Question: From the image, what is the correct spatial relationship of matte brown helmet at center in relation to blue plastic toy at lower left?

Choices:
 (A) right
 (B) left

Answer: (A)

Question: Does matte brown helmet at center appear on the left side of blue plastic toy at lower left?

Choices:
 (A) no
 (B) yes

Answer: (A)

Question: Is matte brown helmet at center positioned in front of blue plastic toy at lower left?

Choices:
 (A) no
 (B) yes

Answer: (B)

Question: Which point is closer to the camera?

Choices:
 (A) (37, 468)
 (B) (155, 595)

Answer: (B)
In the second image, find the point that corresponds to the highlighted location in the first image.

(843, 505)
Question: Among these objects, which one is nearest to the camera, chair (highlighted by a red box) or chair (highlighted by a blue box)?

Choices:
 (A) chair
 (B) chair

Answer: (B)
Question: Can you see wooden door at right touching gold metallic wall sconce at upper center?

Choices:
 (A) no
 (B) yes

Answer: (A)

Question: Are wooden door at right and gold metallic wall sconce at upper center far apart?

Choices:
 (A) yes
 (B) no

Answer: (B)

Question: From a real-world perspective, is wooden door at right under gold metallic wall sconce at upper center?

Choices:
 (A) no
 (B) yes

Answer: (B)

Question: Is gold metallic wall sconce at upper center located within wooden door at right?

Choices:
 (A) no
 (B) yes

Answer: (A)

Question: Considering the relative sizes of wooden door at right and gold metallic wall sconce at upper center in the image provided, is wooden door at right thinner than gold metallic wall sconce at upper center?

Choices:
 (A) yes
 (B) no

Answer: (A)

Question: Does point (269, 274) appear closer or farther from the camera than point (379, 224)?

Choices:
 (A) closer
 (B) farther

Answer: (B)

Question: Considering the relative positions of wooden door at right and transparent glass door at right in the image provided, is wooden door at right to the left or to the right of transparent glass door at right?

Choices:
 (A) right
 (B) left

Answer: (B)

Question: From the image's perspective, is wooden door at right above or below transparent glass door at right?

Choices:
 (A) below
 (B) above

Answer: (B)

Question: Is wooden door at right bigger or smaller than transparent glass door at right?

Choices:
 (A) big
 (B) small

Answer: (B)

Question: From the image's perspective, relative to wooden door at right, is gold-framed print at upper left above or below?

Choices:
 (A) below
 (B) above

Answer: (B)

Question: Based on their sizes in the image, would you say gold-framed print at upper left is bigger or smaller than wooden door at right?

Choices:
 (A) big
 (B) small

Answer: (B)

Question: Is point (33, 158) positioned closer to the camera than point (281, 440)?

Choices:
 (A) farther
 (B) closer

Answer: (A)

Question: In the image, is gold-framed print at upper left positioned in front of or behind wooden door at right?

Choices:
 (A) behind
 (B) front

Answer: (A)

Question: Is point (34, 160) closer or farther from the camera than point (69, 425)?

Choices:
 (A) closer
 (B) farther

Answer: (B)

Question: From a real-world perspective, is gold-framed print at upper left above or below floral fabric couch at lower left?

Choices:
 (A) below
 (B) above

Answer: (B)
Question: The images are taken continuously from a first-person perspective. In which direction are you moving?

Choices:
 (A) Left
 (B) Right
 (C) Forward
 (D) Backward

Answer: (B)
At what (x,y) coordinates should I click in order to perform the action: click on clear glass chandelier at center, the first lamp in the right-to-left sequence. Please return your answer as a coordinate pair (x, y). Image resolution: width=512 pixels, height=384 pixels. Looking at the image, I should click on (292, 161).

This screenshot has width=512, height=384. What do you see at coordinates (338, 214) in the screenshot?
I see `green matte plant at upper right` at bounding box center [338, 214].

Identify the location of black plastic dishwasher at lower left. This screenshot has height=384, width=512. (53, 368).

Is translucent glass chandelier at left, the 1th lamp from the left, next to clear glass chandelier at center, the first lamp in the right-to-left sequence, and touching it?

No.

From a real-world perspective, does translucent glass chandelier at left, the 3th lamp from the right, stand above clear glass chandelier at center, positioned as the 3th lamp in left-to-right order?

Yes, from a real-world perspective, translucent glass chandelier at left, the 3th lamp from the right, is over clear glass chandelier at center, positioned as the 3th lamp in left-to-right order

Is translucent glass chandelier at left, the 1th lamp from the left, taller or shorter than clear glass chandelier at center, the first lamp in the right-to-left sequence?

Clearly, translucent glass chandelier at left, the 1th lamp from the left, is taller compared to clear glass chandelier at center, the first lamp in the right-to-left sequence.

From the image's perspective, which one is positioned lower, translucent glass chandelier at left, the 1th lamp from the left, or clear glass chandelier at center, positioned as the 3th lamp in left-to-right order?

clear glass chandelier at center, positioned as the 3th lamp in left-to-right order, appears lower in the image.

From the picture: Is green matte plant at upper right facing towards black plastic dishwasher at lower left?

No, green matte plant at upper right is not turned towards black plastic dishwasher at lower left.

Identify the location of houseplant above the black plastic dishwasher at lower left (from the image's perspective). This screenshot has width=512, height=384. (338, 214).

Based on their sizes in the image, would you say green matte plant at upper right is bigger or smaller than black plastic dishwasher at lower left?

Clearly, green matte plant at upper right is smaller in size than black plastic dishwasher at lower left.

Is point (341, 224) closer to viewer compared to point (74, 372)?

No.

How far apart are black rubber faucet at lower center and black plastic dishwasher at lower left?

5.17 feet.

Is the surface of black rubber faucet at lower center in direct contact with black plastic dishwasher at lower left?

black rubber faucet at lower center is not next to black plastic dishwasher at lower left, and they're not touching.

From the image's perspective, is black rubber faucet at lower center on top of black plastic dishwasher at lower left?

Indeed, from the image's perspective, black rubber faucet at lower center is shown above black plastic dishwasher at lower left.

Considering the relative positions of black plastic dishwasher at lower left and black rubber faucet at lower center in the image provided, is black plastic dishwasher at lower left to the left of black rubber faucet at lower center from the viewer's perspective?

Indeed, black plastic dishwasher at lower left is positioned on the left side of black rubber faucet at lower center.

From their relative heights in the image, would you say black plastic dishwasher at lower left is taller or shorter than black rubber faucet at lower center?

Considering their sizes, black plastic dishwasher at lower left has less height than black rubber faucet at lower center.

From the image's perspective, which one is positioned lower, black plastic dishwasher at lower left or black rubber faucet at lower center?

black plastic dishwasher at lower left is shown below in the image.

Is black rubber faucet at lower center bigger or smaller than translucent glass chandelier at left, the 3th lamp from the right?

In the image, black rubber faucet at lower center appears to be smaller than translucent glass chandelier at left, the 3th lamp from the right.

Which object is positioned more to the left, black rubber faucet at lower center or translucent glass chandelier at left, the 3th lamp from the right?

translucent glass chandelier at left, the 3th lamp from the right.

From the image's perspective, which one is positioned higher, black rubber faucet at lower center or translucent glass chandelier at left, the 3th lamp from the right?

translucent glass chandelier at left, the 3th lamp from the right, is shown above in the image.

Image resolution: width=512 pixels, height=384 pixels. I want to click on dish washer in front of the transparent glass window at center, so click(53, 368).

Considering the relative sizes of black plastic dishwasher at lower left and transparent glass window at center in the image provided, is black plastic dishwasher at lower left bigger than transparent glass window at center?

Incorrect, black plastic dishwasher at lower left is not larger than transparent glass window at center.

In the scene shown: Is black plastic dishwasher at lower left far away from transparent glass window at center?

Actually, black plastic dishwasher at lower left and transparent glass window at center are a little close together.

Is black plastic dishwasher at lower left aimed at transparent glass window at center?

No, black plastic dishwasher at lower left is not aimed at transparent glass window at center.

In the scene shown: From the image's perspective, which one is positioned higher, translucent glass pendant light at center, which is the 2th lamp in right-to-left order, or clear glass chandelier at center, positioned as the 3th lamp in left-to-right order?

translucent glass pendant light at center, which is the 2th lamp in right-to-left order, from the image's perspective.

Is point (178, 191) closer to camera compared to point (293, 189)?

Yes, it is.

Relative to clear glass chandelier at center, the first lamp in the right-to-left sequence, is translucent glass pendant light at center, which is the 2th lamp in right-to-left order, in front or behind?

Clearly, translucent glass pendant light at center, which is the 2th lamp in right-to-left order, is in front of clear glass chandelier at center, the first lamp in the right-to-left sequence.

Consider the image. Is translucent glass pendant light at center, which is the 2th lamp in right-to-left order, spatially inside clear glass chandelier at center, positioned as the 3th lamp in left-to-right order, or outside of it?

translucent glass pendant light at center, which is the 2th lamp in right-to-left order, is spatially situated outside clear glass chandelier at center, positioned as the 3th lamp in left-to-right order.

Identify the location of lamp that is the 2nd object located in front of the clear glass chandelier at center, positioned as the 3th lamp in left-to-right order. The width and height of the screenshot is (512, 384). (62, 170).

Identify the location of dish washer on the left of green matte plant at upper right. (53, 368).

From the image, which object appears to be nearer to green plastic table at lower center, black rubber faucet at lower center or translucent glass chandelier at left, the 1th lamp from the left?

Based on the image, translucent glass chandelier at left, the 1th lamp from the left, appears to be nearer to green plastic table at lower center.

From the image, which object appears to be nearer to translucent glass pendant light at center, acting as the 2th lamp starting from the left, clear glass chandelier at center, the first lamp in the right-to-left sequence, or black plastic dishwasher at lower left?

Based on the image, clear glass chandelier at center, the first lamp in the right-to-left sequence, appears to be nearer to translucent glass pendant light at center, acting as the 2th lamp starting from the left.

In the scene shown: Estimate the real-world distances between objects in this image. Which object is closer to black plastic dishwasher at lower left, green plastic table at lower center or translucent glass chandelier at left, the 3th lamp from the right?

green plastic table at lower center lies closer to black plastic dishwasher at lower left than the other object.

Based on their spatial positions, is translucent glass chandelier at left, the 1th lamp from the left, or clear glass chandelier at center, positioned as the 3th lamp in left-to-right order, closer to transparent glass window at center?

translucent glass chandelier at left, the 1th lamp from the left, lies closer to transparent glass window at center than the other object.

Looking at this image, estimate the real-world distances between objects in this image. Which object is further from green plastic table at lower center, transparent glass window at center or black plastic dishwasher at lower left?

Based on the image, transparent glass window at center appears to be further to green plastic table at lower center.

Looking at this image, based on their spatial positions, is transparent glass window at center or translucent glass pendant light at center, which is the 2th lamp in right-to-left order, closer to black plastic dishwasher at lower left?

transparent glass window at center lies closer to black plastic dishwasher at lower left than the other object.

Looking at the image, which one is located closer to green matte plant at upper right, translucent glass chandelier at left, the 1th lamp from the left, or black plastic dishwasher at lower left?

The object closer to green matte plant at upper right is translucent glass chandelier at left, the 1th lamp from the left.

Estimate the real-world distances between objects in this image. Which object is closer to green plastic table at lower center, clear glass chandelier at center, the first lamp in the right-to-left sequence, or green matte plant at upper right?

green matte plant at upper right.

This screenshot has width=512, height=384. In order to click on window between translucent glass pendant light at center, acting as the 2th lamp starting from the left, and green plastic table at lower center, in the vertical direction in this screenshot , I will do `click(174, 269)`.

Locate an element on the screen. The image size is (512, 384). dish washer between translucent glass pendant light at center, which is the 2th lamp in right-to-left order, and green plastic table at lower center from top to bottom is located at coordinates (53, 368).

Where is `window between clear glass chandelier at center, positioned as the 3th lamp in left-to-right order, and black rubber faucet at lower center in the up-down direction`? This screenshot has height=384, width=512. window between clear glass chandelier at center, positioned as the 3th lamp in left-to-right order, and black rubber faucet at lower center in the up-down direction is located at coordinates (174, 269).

Aim: Which lines in the rows above contain the word "bigger"? Show each of those lines in full.

Solution for this task:
Question: Is wooden door at right bigger or smaller than transparent glass door at right?
Question: Based on their sizes in the image, would you say gold-framed print at upper left is bigger or smaller than wooden door at right?
Based on their sizes in the image, would you say green matte plant at upper right is bigger or smaller than black plastic dishwasher at lower left?
Is black rubber faucet at lower center bigger or smaller than translucent glass chandelier at left, the 3th lamp from the right?
Considering the relative sizes of black plastic dishwasher at lower left and transparent glass window at center in the image provided, is black plastic dishwasher at lower left bigger than transparent glass window at center?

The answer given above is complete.